» **Your assignment**
In the data below, the copy begins at the line containing "(307, 231) = (187, 309): orange" and runs through the last line; repeat those lines exactly, minus the pictures.

(Records from a data source)
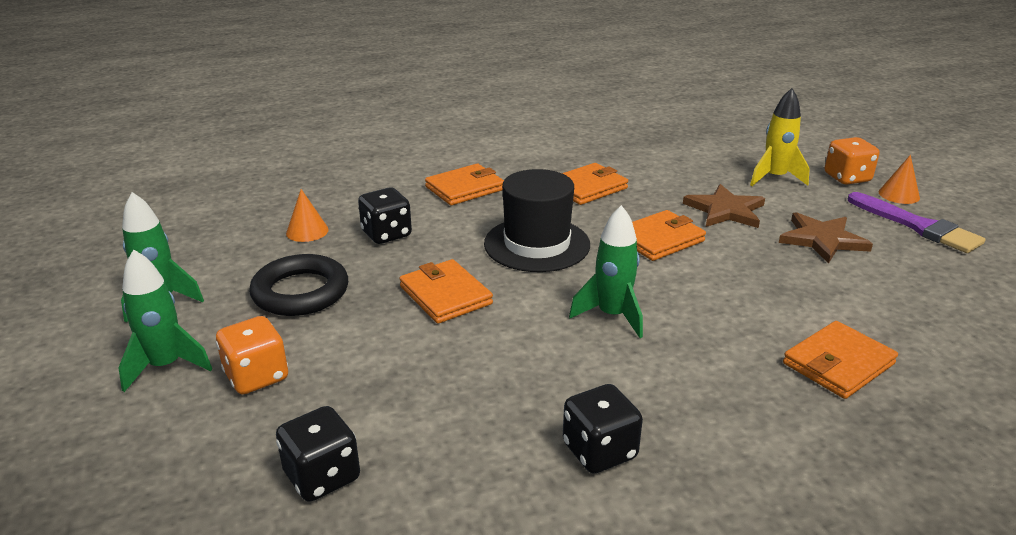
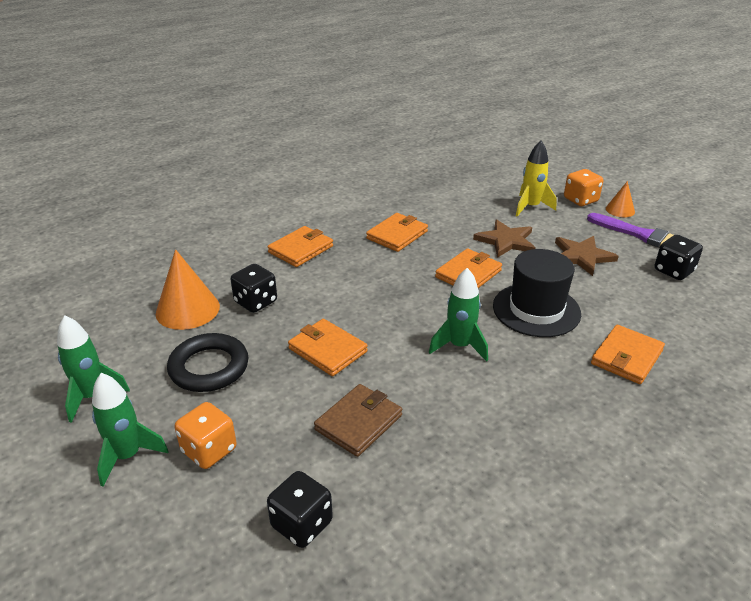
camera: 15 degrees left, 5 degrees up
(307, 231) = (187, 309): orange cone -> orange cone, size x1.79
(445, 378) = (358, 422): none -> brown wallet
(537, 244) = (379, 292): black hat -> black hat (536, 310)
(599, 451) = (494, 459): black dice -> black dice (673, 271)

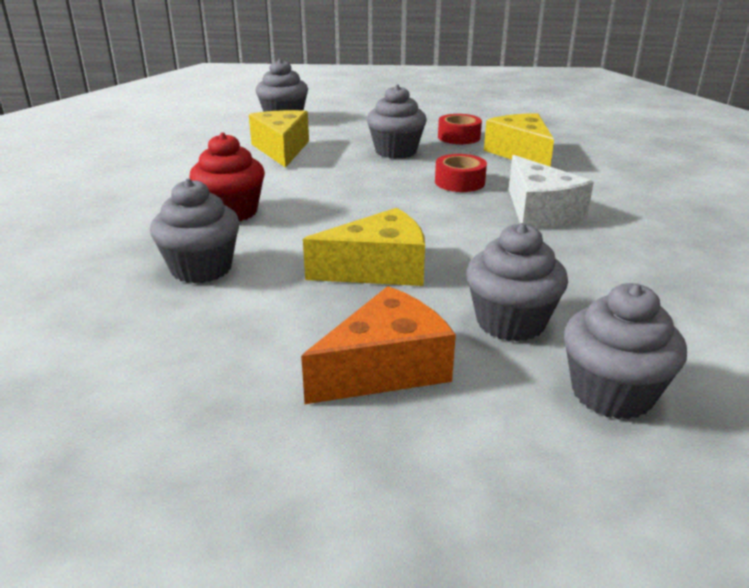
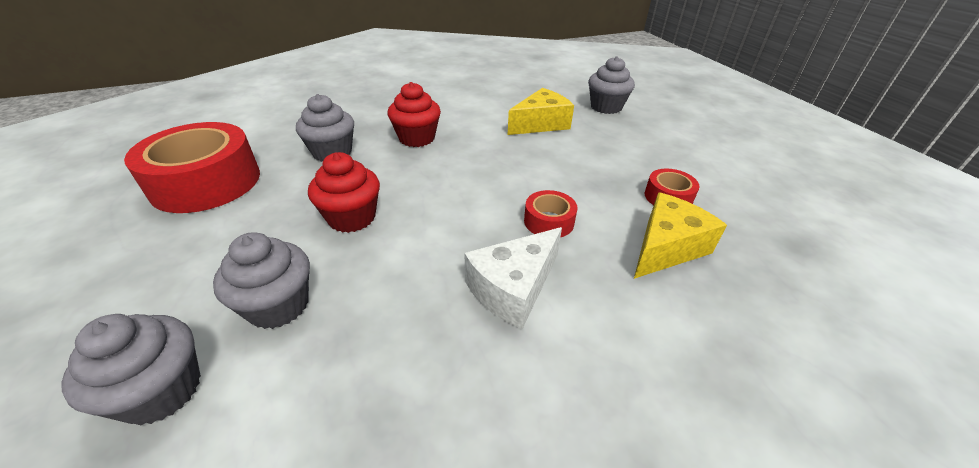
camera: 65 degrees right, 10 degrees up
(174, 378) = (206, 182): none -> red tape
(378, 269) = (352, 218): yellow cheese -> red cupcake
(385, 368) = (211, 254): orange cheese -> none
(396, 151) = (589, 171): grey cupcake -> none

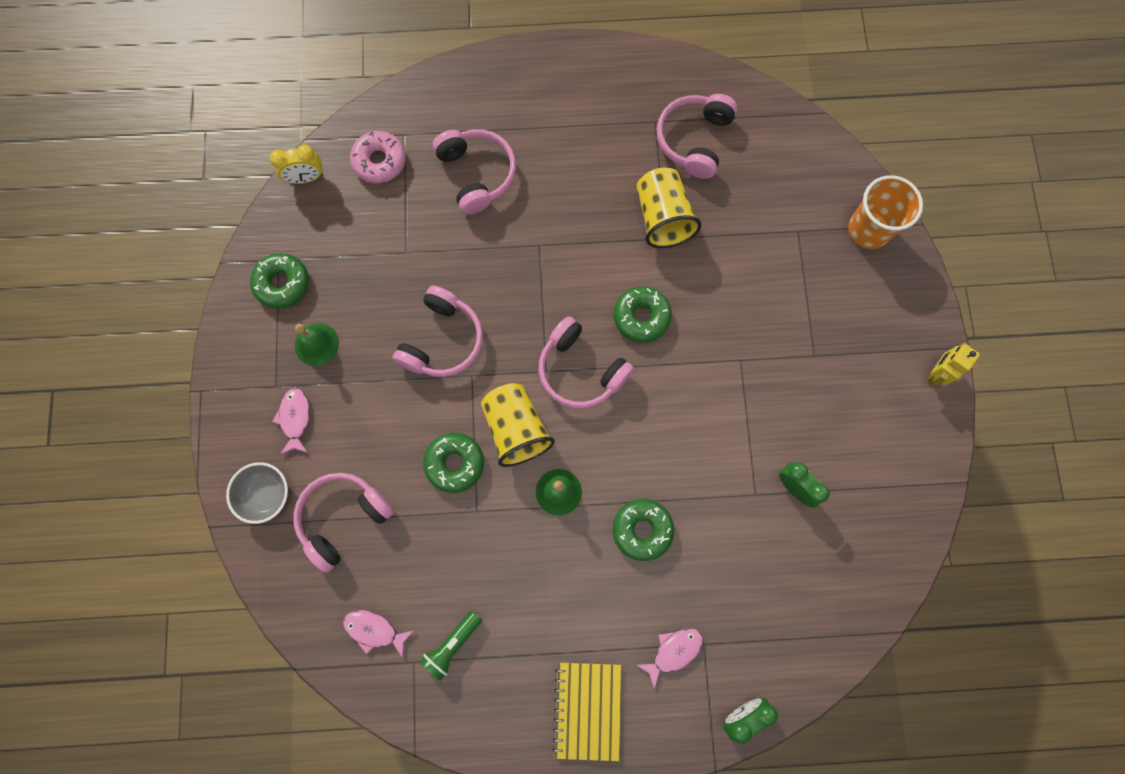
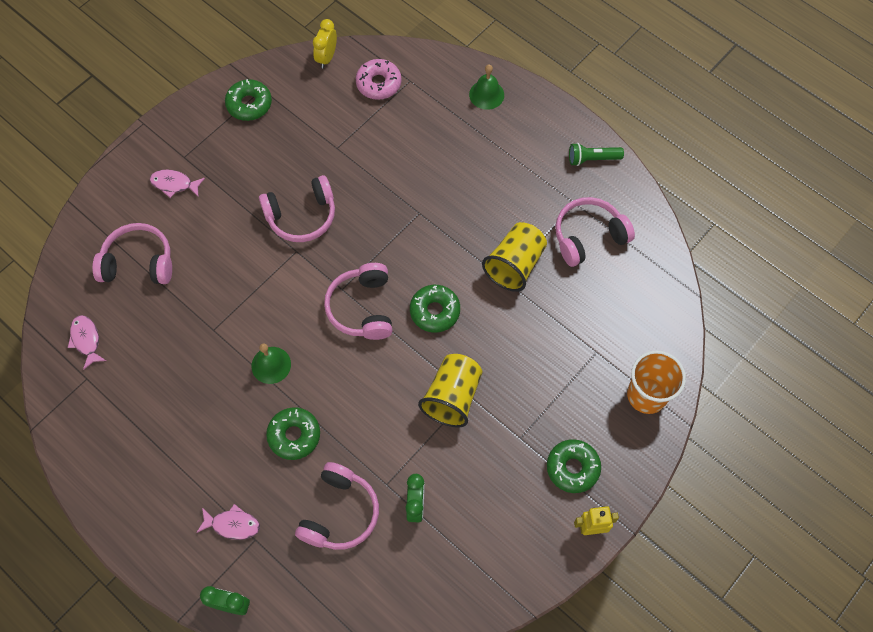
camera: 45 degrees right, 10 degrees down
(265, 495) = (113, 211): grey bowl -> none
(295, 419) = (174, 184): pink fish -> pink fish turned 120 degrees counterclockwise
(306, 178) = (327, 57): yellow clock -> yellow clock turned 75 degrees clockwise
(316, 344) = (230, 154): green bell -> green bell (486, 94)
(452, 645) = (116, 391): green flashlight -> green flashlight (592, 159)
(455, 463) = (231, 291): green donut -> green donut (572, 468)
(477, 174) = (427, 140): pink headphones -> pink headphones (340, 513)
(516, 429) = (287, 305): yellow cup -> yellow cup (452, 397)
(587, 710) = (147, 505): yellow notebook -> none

» **Answer space**
(307, 231) = (187, 309): orange cone -> orange cone, size x1.79
(445, 378) = (358, 422): none -> brown wallet
(537, 244) = (379, 292): black hat -> black hat (536, 310)
(599, 451) = (494, 459): black dice -> black dice (673, 271)

camera: 65 degrees right, 10 degrees up
(174, 378) = (206, 182): none -> red tape
(378, 269) = (352, 218): yellow cheese -> red cupcake
(385, 368) = (211, 254): orange cheese -> none
(396, 151) = (589, 171): grey cupcake -> none

camera: 45 degrees right, 10 degrees down
(265, 495) = (113, 211): grey bowl -> none
(295, 419) = (174, 184): pink fish -> pink fish turned 120 degrees counterclockwise
(306, 178) = (327, 57): yellow clock -> yellow clock turned 75 degrees clockwise
(316, 344) = (230, 154): green bell -> green bell (486, 94)
(452, 645) = (116, 391): green flashlight -> green flashlight (592, 159)
(455, 463) = (231, 291): green donut -> green donut (572, 468)
(477, 174) = (427, 140): pink headphones -> pink headphones (340, 513)
(516, 429) = (287, 305): yellow cup -> yellow cup (452, 397)
(587, 710) = (147, 505): yellow notebook -> none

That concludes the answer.